What the exercise asks:
After locating the line that holds "none -> grey 1x4 brick [756,357,858,382]", copy that line and all that follow it word for word through the end of the data, with no pictures.
***** Excerpted records
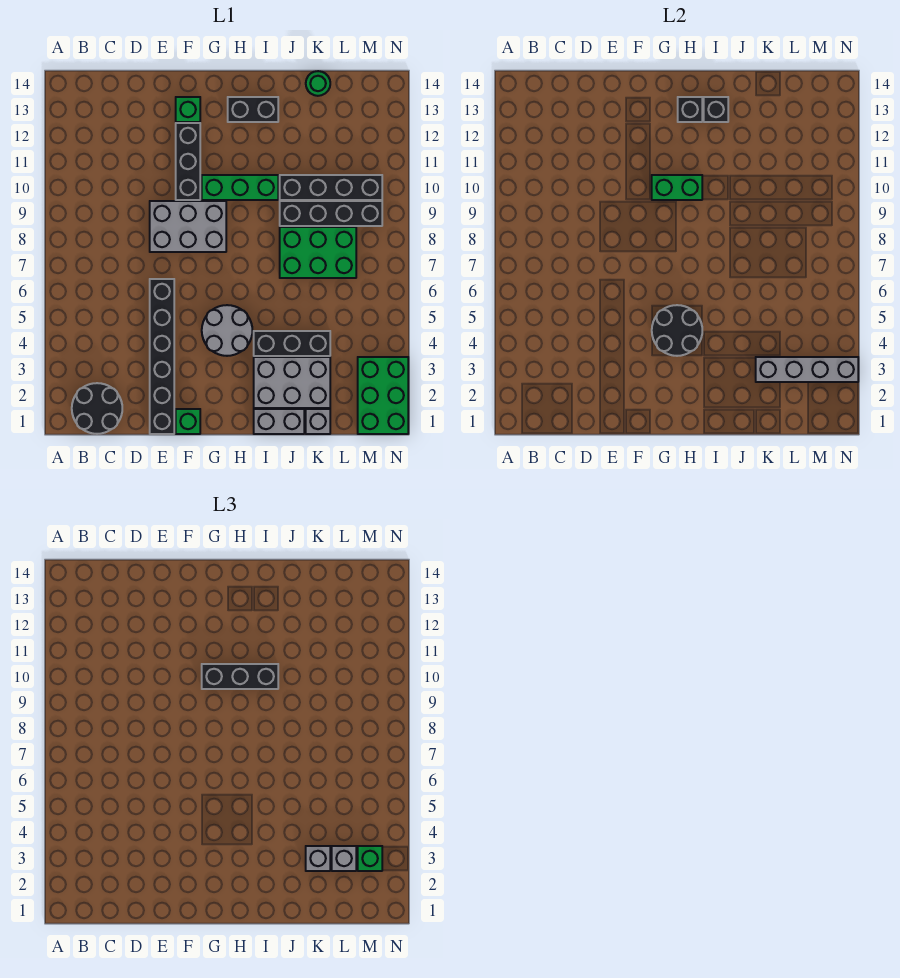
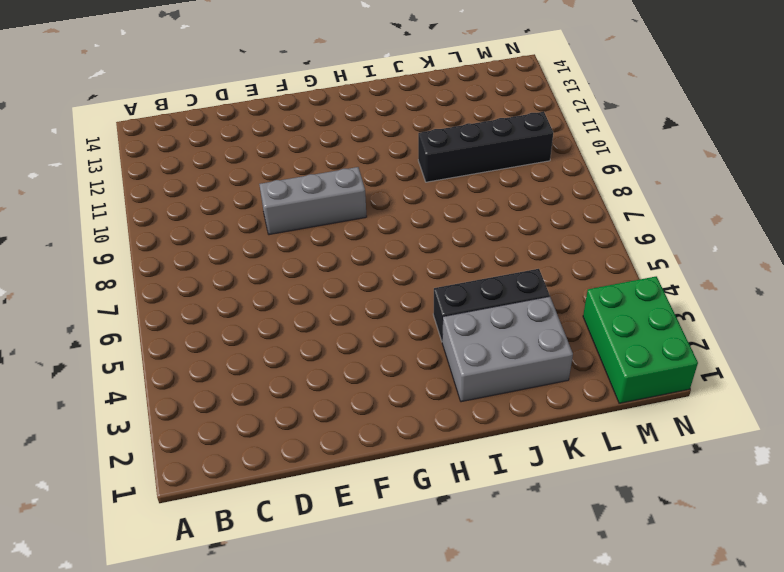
grey 1x3 brick [259,167,367,235] -> grey 2x3 brick [150,201,226,252]
none -> black 2x2 round brick [72,383,122,434]
none -> black 1x6 brick [150,279,174,434]
none -> green 1x1 brick [176,409,200,434]

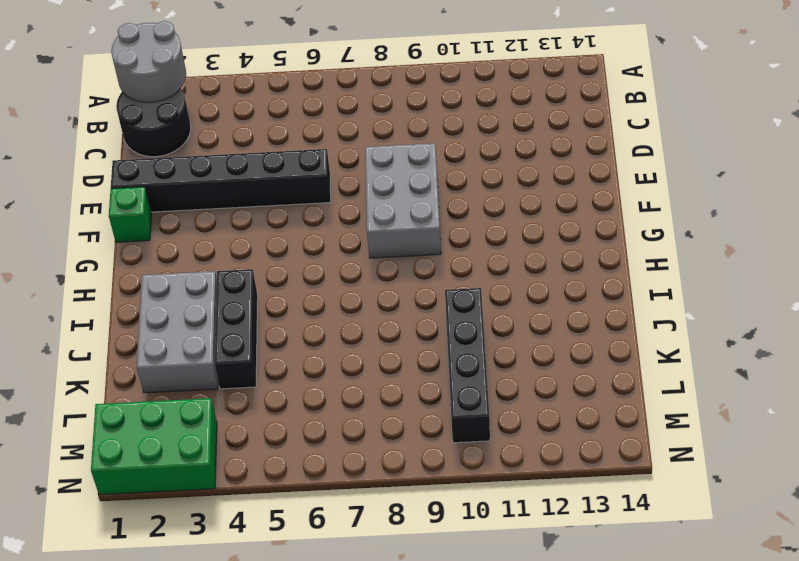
grey 2x2 round brick [111,21,186,102] -> grey 2x2 round brick moved to [202,305,252,356]
none -> black 1x3 brick [176,123,200,200]
none -> green 1x1 brick [176,97,200,122]
none -> green 1x3 brick [202,175,278,200]

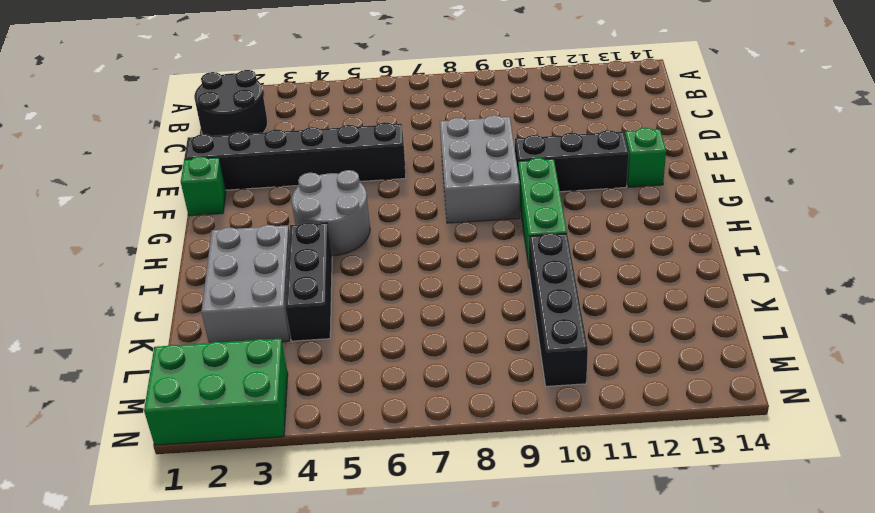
none -> black 1x2 brick [228,97,278,122]
none -> grey 1x2 brick [254,409,304,434]
none -> green 2x3 brick [280,227,356,278]

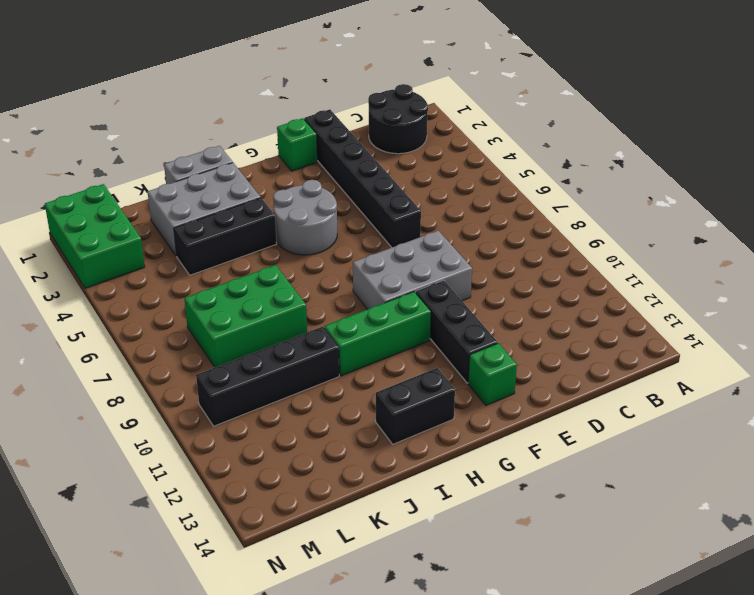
none -> black 1x4 brick [280,201,382,226]
none -> grey 1x1 brick [306,409,330,434]
none -> green 1x1 round brick [306,71,330,96]

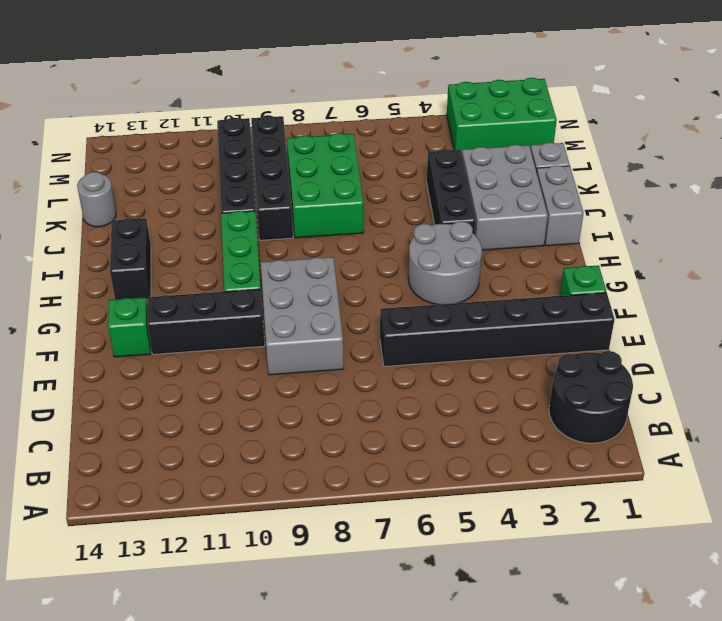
grey 1x1 round brick [77,172,116,227] -> green 1x1 round brick [306,71,330,96]
none -> black 2x2 round brick [652,305,702,356]
none -> green 1x2 brick [652,175,702,200]
none -> black 1x1 brick [678,97,702,122]

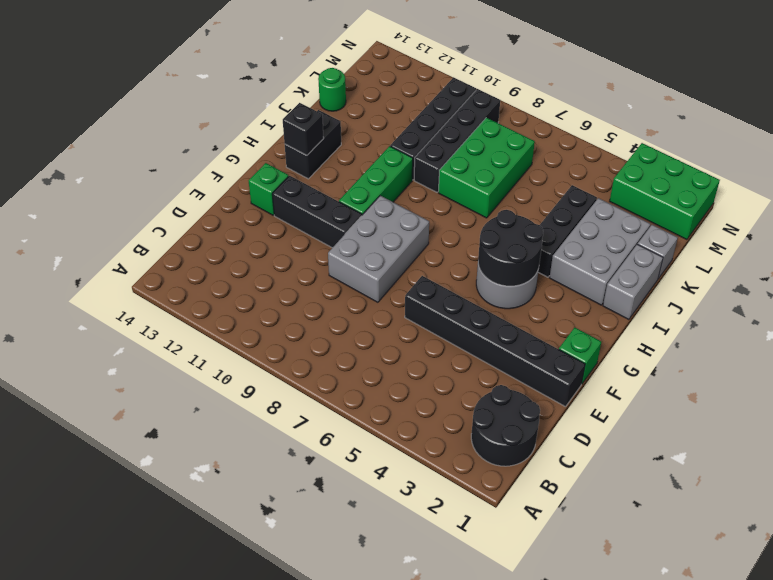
none -> green 1x2 brick [652,175,702,200]
none -> black 1x1 brick [704,97,728,122]
none -> grey 1x4 brick [756,357,858,382]

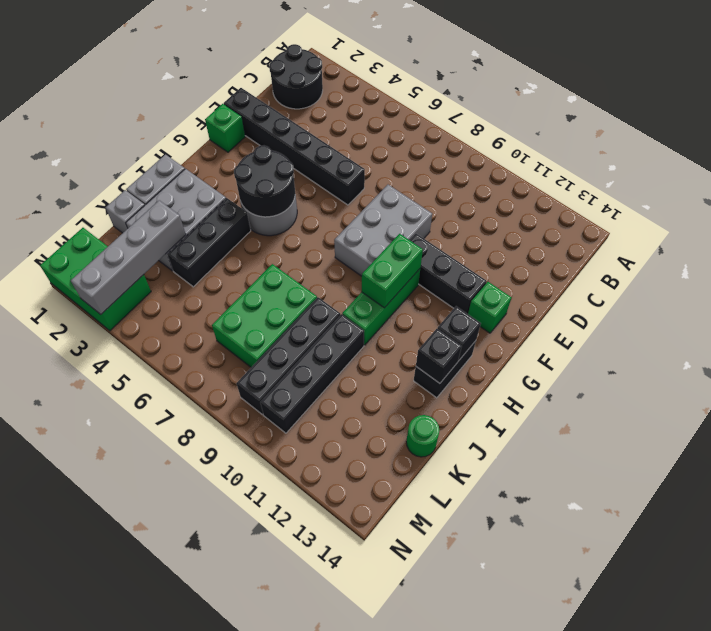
none -> black 1x3 brick [202,664,278,689]
none -> grey 1x1 brick [306,846,330,871]
none -> grey 1x1 brick [332,846,356,871]

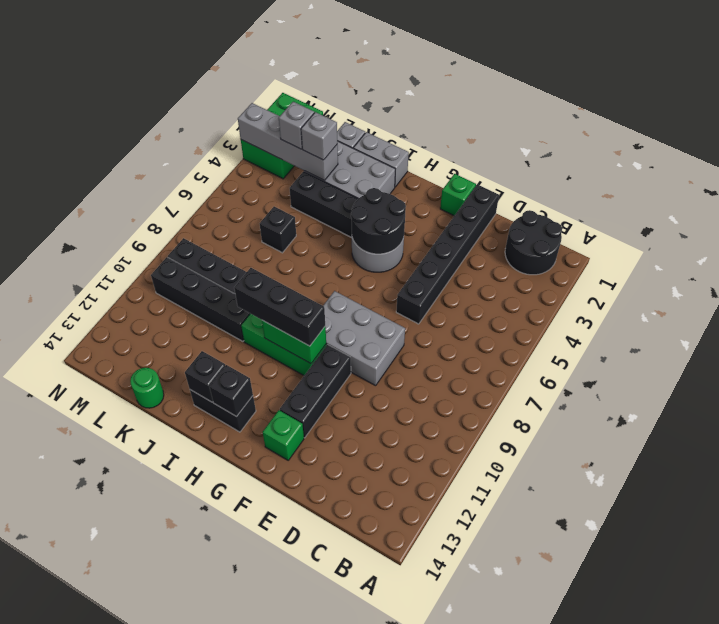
black 1x1 brick [260,207,296,253] -> none
none -> green 2x3 brick [280,227,356,278]
none -> green 1x1 brick [358,846,382,871]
**********
Response below:
none -> grey 1x4 brick [756,357,858,382]

none -> black 1x3 brick [202,664,278,689]
none -> grey 1x1 brick [306,846,330,871]
none -> grey 1x1 brick [332,846,356,871]

black 1x1 brick [260,207,296,253] -> none
none -> green 2x3 brick [280,227,356,278]
none -> green 1x1 brick [358,846,382,871]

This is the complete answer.